#### [PROVIDED RECORDS]

*** Begin section ***

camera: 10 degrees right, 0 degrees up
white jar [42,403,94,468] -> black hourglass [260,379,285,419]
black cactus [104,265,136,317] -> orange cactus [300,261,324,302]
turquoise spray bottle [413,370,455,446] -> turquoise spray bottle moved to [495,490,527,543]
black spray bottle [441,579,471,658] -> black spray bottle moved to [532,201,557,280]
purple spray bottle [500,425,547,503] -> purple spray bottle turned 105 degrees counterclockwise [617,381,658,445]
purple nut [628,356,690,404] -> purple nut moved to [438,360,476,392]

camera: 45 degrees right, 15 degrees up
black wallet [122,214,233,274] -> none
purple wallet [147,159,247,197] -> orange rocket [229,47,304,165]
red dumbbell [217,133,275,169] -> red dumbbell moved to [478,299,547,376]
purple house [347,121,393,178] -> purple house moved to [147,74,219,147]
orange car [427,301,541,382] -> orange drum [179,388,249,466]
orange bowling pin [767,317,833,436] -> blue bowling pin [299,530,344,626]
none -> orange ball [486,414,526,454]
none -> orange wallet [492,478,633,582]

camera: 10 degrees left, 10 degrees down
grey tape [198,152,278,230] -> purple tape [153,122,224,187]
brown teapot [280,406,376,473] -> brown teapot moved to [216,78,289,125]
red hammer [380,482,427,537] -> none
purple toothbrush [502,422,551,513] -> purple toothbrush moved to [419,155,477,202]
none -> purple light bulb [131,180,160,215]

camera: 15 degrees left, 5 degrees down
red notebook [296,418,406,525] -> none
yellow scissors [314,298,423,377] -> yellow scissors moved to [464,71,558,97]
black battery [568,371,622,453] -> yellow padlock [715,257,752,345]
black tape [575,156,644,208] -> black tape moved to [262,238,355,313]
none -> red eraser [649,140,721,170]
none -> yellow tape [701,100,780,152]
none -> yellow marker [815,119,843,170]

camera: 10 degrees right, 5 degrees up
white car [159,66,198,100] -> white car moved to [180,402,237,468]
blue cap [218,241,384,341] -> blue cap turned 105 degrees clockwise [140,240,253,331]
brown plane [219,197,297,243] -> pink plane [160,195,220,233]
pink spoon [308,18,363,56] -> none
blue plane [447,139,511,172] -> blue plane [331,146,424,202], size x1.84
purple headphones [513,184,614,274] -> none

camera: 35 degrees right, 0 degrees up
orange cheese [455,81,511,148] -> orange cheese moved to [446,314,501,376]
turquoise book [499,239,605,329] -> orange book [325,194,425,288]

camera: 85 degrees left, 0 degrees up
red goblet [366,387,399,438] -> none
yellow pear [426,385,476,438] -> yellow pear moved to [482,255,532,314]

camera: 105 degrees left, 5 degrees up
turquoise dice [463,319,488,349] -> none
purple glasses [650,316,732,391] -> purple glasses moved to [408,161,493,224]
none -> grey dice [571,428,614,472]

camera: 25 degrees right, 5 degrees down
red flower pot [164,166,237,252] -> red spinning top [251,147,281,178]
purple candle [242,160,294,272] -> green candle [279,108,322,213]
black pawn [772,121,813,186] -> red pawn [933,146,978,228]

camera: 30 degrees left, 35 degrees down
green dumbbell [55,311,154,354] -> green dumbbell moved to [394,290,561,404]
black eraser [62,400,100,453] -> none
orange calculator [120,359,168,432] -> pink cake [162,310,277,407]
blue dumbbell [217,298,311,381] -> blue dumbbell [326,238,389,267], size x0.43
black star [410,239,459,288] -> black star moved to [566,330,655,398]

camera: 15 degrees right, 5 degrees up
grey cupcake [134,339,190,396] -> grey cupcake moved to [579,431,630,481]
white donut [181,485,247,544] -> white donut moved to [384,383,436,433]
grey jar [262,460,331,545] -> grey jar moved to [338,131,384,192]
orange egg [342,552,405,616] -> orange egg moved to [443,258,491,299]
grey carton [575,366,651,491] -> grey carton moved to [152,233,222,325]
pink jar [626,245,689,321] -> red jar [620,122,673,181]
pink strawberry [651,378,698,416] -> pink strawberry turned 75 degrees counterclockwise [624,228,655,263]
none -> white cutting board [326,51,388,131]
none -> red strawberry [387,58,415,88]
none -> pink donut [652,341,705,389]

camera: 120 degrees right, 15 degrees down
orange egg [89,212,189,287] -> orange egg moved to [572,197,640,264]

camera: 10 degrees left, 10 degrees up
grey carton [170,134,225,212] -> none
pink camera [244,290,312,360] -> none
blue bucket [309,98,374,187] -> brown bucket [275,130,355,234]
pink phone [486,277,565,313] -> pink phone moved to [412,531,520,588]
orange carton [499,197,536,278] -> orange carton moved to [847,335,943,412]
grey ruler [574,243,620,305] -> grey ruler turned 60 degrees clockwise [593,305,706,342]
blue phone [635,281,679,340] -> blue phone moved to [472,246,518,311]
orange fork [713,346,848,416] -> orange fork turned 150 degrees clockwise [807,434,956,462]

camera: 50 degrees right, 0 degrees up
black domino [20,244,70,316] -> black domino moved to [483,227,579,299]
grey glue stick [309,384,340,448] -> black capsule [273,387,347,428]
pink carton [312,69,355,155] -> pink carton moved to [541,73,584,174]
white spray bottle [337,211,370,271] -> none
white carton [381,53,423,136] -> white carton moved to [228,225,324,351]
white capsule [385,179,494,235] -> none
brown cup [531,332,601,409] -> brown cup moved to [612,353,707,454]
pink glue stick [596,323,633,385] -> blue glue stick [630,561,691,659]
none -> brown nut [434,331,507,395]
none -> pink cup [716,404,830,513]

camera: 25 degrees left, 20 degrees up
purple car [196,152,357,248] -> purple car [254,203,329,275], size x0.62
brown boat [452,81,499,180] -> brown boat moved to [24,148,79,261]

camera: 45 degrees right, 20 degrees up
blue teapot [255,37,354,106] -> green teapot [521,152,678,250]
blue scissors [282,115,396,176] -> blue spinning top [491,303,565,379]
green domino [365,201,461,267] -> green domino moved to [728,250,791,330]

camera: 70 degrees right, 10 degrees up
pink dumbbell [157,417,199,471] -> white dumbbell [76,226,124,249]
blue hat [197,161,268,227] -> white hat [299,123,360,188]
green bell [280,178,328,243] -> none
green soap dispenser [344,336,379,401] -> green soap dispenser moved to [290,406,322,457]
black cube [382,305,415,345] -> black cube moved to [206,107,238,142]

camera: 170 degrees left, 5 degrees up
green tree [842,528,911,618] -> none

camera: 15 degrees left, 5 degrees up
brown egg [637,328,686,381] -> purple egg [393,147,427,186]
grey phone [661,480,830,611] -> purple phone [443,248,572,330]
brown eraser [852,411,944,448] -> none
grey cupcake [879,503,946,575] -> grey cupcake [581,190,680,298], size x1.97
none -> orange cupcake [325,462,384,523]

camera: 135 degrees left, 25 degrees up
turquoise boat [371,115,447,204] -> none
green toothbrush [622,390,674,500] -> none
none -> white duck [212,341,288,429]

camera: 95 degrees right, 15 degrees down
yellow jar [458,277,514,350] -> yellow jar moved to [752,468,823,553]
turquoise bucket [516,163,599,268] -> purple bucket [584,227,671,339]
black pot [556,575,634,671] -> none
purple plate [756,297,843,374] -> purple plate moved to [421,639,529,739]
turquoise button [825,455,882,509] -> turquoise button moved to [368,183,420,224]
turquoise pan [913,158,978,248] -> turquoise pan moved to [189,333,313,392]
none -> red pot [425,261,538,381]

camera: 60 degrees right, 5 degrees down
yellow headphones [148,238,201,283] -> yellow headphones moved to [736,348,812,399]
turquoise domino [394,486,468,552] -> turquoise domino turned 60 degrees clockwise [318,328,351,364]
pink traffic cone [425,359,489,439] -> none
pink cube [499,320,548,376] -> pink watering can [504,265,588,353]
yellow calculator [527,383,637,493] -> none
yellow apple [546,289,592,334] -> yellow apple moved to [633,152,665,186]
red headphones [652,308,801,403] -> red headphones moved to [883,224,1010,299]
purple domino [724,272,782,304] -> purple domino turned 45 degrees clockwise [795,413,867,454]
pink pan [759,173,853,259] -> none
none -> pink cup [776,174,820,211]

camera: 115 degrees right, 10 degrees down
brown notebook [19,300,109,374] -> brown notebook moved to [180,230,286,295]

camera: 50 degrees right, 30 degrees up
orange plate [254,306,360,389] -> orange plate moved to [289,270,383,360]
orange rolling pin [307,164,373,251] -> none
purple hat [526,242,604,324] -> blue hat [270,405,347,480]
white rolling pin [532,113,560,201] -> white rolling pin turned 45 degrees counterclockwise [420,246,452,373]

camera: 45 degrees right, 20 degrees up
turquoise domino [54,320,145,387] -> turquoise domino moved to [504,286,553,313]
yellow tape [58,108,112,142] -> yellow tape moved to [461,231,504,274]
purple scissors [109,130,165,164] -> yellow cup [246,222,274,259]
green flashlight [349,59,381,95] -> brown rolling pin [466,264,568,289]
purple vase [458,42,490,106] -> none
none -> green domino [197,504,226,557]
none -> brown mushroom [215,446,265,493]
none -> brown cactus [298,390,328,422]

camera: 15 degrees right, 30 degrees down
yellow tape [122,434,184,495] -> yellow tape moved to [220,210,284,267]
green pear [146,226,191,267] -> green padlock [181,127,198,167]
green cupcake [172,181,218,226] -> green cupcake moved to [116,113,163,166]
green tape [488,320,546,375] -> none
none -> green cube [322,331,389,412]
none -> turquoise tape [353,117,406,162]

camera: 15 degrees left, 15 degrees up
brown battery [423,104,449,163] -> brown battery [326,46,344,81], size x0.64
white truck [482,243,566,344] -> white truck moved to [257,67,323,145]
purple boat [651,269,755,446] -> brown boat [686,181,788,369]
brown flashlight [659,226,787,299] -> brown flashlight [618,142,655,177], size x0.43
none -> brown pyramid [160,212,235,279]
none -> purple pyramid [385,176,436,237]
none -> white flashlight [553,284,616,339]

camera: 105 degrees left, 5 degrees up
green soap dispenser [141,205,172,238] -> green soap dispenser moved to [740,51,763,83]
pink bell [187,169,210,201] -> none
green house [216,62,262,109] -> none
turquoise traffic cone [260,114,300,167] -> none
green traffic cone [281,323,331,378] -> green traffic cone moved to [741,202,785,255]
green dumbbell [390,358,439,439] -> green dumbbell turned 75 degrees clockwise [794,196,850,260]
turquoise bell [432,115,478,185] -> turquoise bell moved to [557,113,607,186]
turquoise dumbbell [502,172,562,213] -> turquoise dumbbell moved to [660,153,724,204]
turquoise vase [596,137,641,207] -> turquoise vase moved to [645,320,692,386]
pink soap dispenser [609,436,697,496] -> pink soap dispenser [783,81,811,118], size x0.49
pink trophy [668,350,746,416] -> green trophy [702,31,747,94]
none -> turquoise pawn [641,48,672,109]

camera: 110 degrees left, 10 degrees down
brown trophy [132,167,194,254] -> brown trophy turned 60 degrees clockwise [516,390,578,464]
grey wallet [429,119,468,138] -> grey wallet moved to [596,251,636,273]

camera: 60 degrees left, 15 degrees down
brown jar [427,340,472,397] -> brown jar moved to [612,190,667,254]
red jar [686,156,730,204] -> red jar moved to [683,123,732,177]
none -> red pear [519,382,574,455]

*** End section ***

#### [WHAT YOU SHOULD DO]
Out of the records, collect only those lines that contain the string "rolling".

#### [OUTPUT]
orange rolling pin [307,164,373,251] -> none
white rolling pin [532,113,560,201] -> white rolling pin turned 45 degrees counterclockwise [420,246,452,373]
green flashlight [349,59,381,95] -> brown rolling pin [466,264,568,289]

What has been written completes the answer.